**MATERIAL FOR THE TASK:**
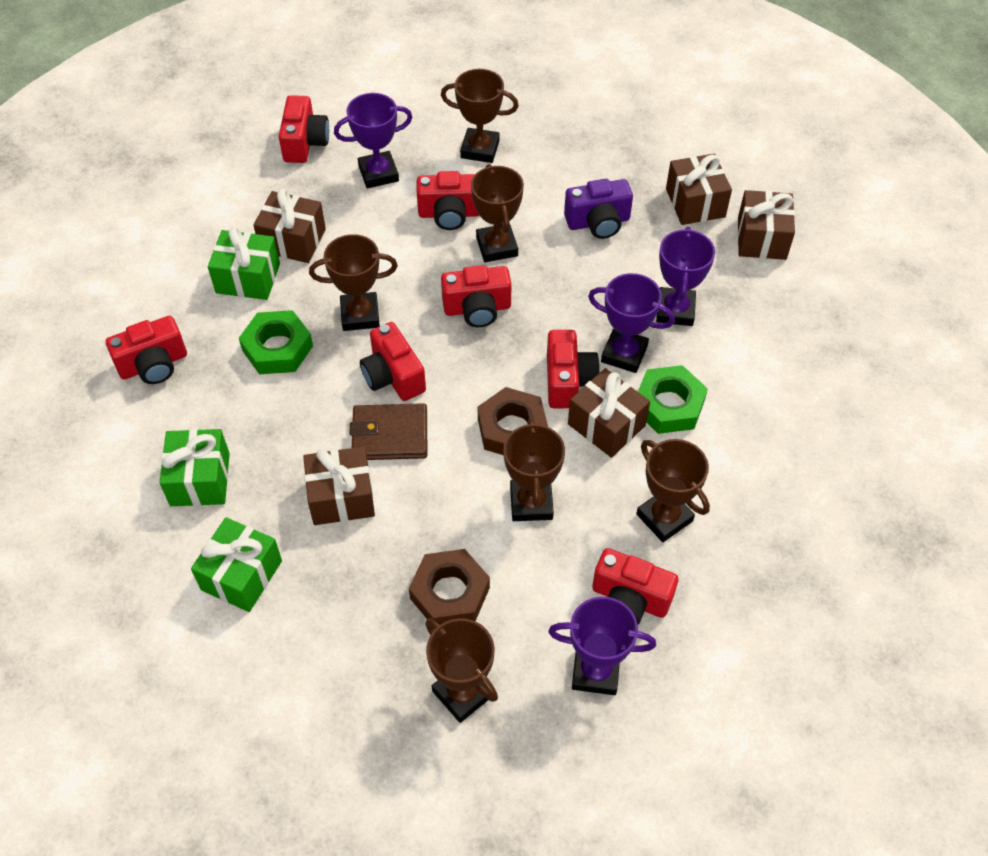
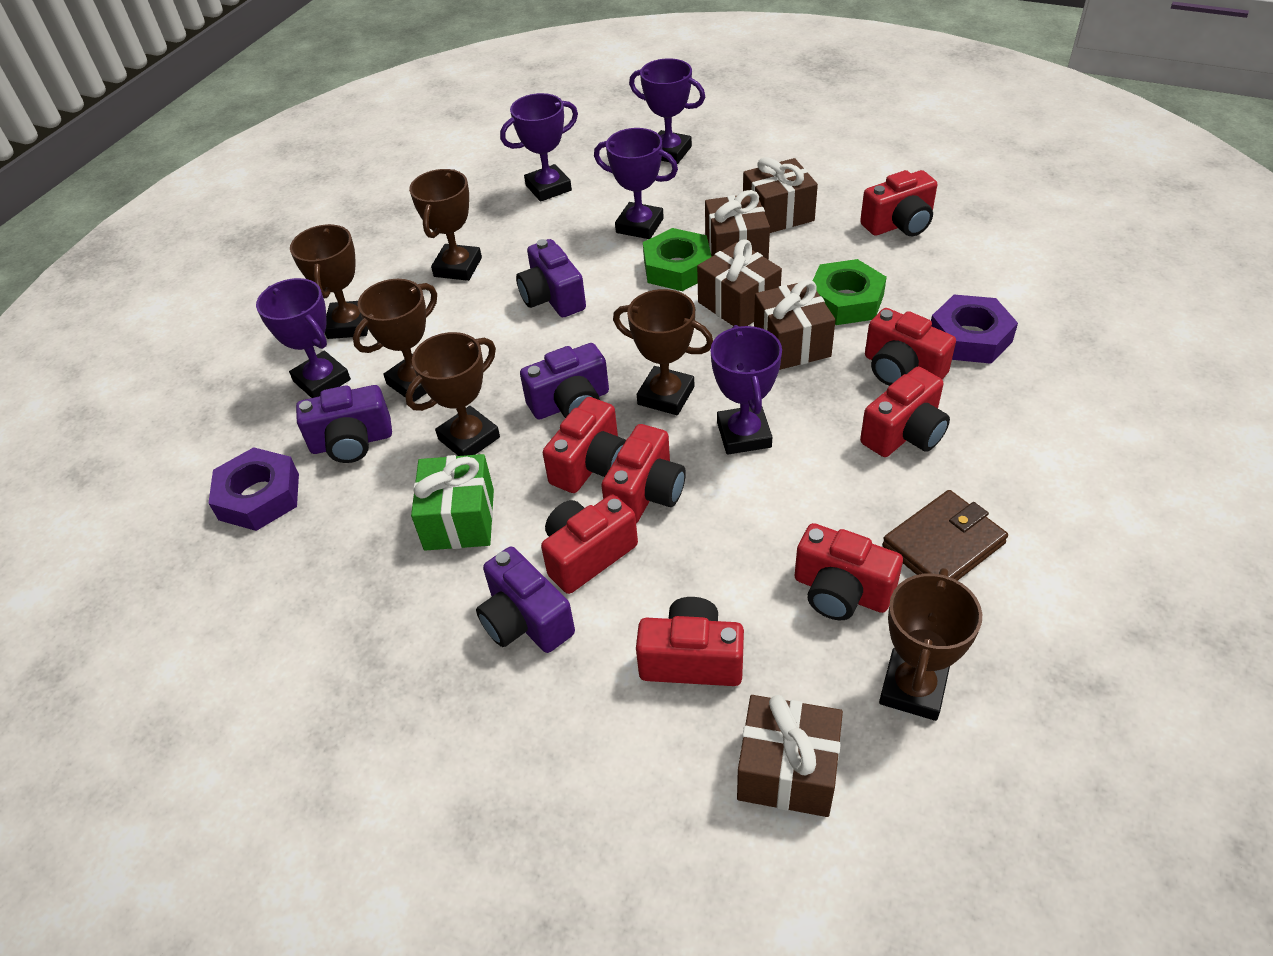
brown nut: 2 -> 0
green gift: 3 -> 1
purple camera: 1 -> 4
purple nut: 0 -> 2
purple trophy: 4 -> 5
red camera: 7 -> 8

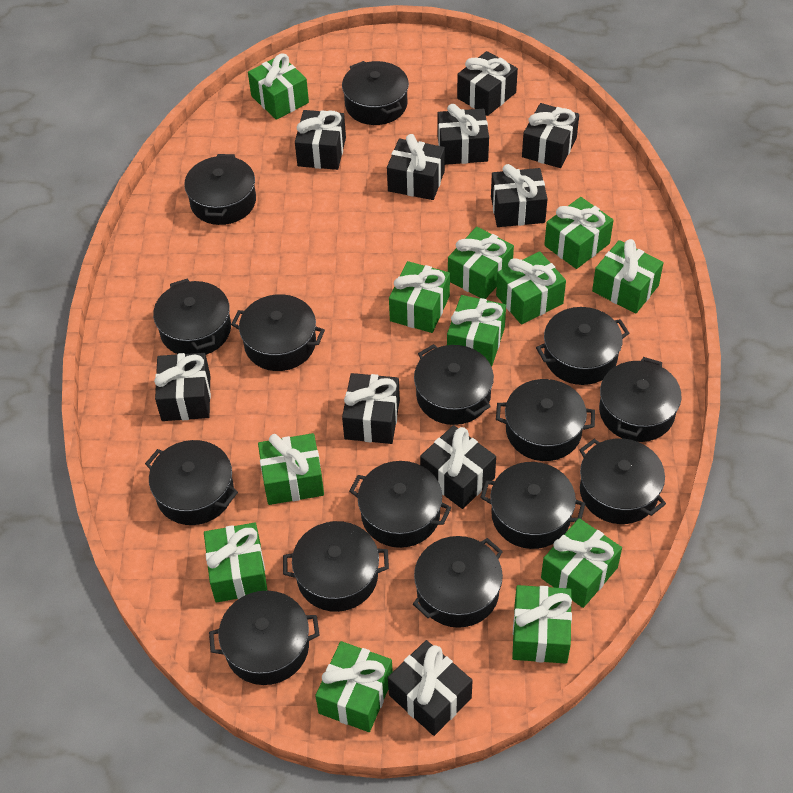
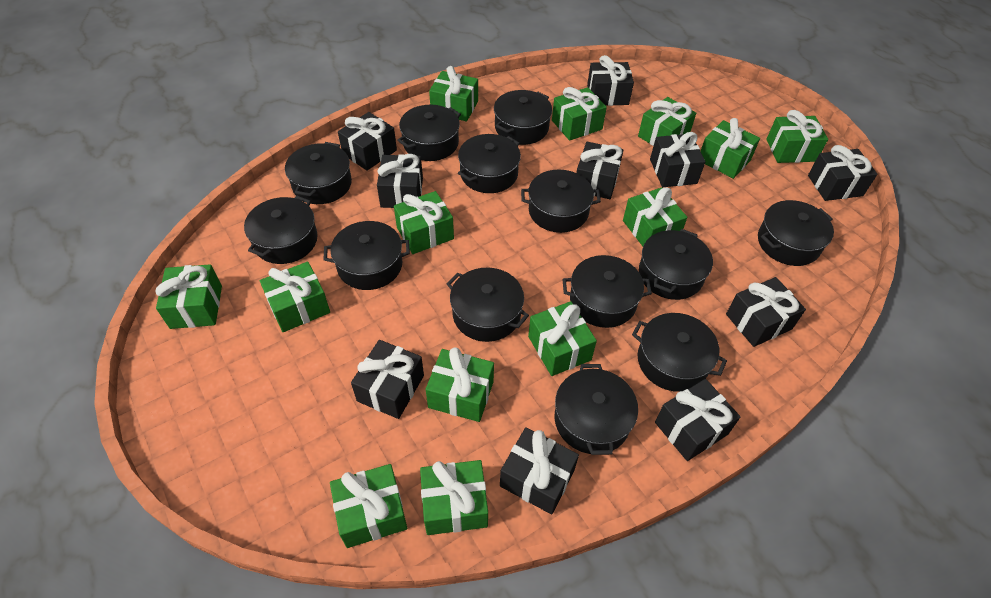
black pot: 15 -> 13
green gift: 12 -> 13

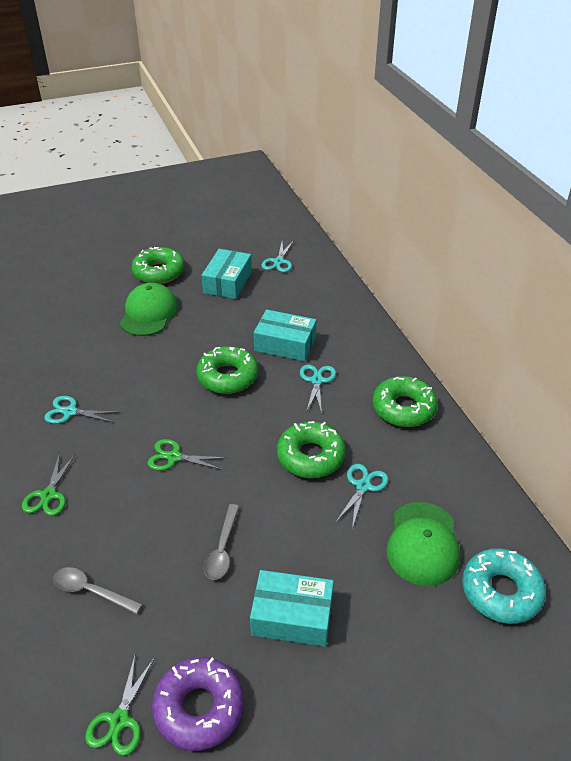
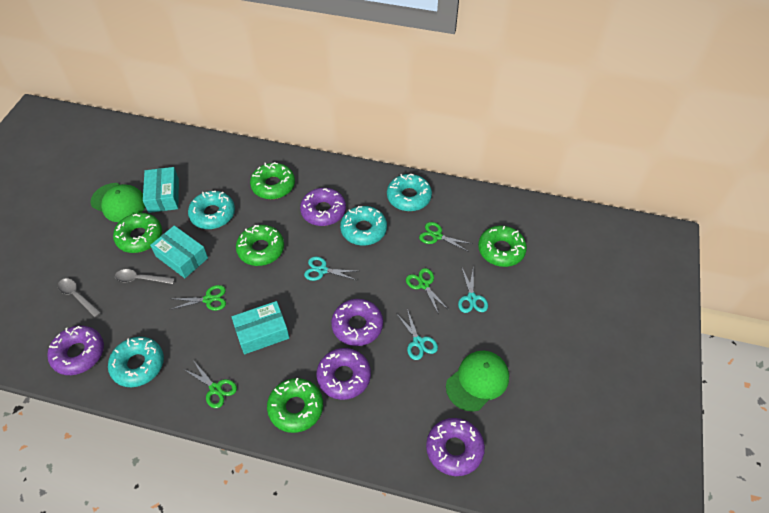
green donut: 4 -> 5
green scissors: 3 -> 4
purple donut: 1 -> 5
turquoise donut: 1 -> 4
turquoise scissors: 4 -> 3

**THE TASK:** Copy out, from the listing above, every line that contains the string "turquoise".

**RESULT BELOW:**
turquoise donut: 1 -> 4
turquoise scissors: 4 -> 3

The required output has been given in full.